__Work to be completed__.
Format the rows below as a JSON list of strings, with one string per line and blank lines omitted. Exclude the pictures from the result.

Rows contained in a dataset:
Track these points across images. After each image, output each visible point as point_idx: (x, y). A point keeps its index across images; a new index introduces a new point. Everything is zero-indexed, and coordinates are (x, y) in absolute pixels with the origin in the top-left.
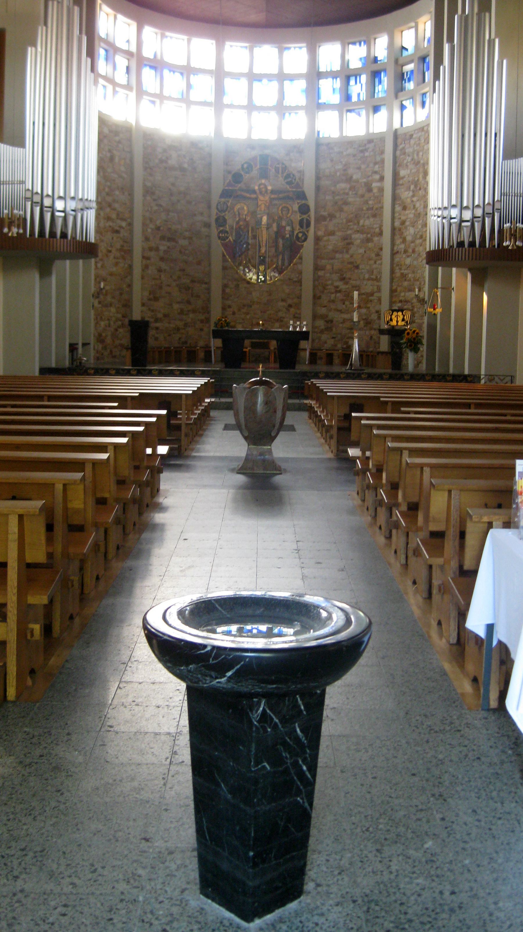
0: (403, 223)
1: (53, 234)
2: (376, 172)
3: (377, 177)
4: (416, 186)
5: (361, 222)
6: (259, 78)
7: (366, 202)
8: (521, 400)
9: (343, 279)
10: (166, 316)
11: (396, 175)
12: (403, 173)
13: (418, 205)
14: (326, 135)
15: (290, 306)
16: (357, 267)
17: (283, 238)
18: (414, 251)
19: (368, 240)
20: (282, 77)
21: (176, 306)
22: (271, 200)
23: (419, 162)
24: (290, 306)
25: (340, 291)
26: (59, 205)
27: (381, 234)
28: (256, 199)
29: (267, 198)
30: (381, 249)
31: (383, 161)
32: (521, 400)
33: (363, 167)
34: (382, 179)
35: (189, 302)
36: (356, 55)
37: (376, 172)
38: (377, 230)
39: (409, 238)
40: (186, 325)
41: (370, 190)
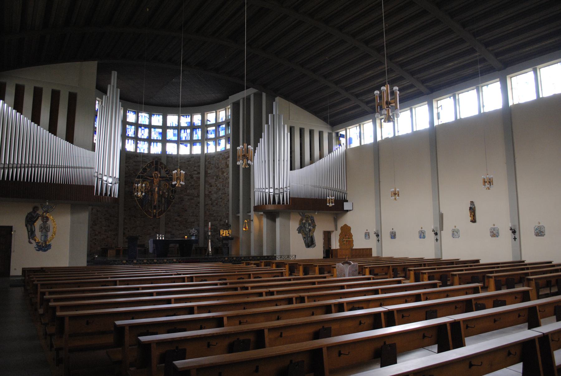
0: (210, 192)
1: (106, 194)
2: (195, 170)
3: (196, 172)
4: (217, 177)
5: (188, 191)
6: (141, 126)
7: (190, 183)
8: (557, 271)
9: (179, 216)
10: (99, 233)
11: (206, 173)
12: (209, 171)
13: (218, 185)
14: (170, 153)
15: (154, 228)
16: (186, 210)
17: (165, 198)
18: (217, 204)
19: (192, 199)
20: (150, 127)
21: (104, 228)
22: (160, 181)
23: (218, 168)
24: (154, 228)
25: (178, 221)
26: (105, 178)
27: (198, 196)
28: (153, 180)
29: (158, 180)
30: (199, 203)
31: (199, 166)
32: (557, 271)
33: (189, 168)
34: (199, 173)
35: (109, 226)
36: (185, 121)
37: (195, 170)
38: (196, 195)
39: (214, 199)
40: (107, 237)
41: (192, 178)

__Answer for this exercise__.
[
  "Track these points across images. After each image, output each visible point as point_idx: (x, y). A point keeps its index across images; a new index introduces a new point. Everything is zero-indexed, and coordinates are (x, y) in absolute pixels with the origin in the top-left.",
  "0: (403, 223)",
  "1: (53, 234)",
  "2: (376, 172)",
  "3: (377, 177)",
  "4: (416, 186)",
  "5: (361, 222)",
  "6: (259, 78)",
  "7: (366, 202)",
  "8: (521, 400)",
  "9: (343, 279)",
  "10: (166, 316)",
  "11: (396, 175)",
  "12: (403, 173)",
  "13: (418, 205)",
  "14: (326, 135)",
  "15: (290, 306)",
  "16: (357, 267)",
  "17: (283, 238)",
  "18: (414, 251)",
  "19: (368, 240)",
  "20: (282, 77)",
  "21: (176, 306)",
  "22: (271, 200)",
  "23: (419, 162)",
  "24: (290, 306)",
  "25: (340, 291)",
  "26: (59, 205)",
  "27: (381, 234)",
  "28: (256, 199)",
  "29: (267, 198)",
  "30: (381, 249)",
  "31: (383, 161)",
  "32: (521, 400)",
  "33: (363, 167)",
  "34: (382, 179)",
  "35: (189, 302)",
  "36: (356, 55)",
  "37: (376, 172)",
  "38: (377, 230)",
  "39: (409, 238)",
  "40: (186, 325)",
  "41: (370, 190)",
  "0: (210, 192)",
  "1: (106, 194)",
  "2: (195, 170)",
  "3: (196, 172)",
  "4: (217, 177)",
  "5: (188, 191)",
  "6: (141, 126)",
  "7: (190, 183)",
  "8: (557, 271)",
  "9: (179, 216)",
  "10: (99, 233)",
  "11: (206, 173)",
  "12: (209, 171)",
  "13: (218, 185)",
  "14: (170, 153)",
  "15: (154, 228)",
  "16: (186, 210)",
  "17: (165, 198)",
  "18: (217, 204)",
  "19: (192, 199)",
  "20: (150, 127)",
  "21: (104, 228)",
  "22: (160, 181)",
  "23: (218, 168)",
  "24: (154, 228)",
  "25: (178, 221)",
  "26: (105, 178)",
  "27: (198, 196)",
  "28: (153, 180)",
  "29: (158, 180)",
  "30: (199, 203)",
  "31: (199, 166)",
  "32: (557, 271)",
  "33: (189, 168)",
  "34: (199, 173)",
  "35: (109, 226)",
  "36: (185, 121)",
  "37: (195, 170)",
  "38: (196, 195)",
  "39: (214, 199)",
  "40: (107, 237)",
  "41: (192, 178)"
]